*WHAT THIS TASK INVOLVES:* Once the line containing "(680, 226) = (563, 405): grey" is found in the records below, return it and each following line exactly, up to and including the line containing "(440, 93) = (792, 98): green pot -> none", and nothing else.

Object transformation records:
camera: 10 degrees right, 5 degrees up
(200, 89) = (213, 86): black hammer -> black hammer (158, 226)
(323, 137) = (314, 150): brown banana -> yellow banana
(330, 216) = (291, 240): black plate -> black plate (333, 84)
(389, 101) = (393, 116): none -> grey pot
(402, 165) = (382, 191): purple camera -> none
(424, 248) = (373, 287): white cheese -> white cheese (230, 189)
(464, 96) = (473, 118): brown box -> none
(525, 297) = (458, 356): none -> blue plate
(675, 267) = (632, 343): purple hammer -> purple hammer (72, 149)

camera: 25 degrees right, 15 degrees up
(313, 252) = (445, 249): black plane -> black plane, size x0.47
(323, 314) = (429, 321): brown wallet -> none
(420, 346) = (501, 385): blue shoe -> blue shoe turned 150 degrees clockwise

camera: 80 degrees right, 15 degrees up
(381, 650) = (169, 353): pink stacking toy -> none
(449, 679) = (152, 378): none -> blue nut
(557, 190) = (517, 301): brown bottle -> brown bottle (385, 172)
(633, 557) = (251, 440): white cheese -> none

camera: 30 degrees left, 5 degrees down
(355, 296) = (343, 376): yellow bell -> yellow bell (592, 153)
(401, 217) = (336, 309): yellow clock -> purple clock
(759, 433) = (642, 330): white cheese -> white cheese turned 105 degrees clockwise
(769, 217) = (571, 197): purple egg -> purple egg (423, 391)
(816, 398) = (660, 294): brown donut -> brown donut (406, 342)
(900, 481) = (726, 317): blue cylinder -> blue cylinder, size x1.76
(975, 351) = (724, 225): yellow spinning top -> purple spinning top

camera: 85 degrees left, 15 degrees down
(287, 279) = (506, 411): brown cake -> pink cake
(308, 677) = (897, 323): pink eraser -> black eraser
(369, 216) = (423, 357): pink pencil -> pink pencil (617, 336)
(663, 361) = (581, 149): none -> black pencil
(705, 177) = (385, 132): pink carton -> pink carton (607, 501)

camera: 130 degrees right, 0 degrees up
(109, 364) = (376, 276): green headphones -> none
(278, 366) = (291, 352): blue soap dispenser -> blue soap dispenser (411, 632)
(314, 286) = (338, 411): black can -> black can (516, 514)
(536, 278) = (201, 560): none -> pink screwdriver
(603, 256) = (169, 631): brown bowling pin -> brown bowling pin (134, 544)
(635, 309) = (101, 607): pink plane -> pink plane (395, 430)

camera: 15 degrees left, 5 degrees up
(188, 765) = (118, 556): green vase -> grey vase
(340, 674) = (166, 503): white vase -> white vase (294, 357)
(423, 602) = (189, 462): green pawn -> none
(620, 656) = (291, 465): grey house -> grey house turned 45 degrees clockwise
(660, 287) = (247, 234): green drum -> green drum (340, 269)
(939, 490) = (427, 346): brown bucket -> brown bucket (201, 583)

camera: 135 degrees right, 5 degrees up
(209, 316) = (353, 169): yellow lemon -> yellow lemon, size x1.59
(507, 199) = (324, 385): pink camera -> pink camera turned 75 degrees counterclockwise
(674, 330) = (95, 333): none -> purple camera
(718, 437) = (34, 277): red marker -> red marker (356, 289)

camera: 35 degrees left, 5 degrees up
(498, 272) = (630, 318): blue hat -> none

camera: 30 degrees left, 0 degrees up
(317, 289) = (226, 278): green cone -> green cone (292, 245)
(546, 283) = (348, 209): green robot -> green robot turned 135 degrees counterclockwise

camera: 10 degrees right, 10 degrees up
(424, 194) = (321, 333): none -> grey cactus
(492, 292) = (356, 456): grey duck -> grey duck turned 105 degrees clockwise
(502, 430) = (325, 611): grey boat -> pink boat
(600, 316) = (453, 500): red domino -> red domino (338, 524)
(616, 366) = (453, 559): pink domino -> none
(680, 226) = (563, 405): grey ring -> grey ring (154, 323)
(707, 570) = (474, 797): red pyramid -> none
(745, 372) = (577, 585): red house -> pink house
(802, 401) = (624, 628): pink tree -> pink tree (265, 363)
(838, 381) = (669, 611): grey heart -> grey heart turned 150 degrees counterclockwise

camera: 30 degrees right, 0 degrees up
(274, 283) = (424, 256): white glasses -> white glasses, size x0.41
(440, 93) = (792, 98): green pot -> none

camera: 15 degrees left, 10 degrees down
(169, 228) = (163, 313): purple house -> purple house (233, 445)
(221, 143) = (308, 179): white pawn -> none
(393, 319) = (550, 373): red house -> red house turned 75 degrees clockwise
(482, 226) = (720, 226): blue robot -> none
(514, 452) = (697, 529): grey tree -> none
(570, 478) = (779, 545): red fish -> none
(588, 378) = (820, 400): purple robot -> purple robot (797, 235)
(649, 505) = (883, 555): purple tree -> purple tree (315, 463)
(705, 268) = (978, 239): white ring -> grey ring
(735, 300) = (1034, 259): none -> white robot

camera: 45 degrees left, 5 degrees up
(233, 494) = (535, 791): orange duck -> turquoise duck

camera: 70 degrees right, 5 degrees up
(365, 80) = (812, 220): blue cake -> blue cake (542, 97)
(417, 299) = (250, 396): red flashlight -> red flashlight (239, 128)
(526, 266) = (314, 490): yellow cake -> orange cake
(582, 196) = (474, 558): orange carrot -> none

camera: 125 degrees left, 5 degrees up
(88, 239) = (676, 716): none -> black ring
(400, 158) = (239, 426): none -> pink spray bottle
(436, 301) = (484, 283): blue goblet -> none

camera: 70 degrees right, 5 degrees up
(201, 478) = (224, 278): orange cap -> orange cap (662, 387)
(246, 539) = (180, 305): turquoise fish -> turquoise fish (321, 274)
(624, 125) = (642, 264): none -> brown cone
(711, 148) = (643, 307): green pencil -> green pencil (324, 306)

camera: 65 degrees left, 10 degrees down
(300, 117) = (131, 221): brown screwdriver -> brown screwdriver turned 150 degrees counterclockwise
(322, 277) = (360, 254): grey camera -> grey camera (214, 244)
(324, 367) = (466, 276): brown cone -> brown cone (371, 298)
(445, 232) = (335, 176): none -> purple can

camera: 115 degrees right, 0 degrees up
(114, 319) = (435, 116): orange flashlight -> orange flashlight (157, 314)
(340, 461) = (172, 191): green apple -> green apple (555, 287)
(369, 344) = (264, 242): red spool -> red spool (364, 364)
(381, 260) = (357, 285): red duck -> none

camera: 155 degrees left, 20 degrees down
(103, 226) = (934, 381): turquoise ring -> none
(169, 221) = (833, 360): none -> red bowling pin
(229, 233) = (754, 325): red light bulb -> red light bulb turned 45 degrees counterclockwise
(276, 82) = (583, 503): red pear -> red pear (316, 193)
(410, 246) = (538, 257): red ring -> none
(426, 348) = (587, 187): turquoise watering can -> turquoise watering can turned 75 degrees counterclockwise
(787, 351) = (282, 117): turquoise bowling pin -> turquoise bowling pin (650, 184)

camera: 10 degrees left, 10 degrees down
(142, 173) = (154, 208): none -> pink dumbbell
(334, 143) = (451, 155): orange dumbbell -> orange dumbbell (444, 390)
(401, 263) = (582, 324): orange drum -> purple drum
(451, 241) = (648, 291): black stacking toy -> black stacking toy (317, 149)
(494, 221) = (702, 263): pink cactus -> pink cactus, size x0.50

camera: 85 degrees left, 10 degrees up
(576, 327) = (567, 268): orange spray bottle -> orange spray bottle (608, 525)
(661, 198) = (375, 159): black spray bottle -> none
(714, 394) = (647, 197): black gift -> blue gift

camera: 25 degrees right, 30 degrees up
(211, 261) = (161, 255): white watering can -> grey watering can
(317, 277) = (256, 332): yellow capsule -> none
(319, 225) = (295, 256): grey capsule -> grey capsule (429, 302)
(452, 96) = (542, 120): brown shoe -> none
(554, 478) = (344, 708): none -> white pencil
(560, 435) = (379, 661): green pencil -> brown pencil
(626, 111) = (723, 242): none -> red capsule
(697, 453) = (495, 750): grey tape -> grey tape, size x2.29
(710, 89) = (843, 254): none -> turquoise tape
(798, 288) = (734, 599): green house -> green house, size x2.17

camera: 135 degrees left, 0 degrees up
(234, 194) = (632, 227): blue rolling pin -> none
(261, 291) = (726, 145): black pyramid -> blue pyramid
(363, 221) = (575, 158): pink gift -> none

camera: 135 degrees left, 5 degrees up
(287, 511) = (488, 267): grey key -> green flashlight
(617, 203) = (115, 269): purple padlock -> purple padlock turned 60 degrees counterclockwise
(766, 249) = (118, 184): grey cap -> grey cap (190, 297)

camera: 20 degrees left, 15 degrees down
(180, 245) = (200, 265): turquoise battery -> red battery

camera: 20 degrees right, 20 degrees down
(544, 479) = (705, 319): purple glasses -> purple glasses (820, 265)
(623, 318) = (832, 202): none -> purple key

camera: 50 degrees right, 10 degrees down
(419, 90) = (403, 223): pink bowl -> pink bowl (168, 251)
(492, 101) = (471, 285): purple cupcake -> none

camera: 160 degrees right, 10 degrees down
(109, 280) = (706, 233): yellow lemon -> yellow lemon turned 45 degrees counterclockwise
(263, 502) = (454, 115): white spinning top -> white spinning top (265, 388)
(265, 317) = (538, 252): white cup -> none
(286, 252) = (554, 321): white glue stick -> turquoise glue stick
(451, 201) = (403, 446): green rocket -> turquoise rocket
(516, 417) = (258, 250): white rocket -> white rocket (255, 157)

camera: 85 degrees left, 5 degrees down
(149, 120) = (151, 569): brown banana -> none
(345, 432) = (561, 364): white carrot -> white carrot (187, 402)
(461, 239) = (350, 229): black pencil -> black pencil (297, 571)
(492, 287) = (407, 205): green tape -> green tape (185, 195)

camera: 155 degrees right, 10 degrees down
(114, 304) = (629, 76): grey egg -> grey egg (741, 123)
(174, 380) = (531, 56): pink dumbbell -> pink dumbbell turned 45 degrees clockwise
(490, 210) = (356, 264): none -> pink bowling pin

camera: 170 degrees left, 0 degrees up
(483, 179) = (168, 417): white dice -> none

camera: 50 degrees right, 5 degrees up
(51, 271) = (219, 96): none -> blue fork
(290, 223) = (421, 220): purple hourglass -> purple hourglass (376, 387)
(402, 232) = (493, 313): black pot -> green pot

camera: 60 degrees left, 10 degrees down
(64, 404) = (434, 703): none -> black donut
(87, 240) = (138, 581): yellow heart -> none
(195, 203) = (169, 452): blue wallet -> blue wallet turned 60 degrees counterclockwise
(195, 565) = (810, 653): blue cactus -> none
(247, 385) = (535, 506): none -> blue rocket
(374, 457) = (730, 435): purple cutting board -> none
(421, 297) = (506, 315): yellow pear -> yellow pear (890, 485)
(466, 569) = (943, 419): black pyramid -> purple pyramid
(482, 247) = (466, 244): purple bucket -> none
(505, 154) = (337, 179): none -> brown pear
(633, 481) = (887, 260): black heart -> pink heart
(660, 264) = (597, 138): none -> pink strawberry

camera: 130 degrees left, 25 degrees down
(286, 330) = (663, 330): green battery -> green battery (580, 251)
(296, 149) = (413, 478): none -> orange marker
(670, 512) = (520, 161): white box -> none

*SOLUTION TO THE PROBLEM:*
(680, 226) = (563, 405): grey ring -> grey ring (154, 323)
(707, 570) = (474, 797): red pyramid -> none
(745, 372) = (577, 585): red house -> pink house
(802, 401) = (624, 628): pink tree -> pink tree (265, 363)
(838, 381) = (669, 611): grey heart -> grey heart turned 150 degrees counterclockwise

camera: 30 degrees right, 0 degrees up
(274, 283) = (424, 256): white glasses -> white glasses, size x0.41
(440, 93) = (792, 98): green pot -> none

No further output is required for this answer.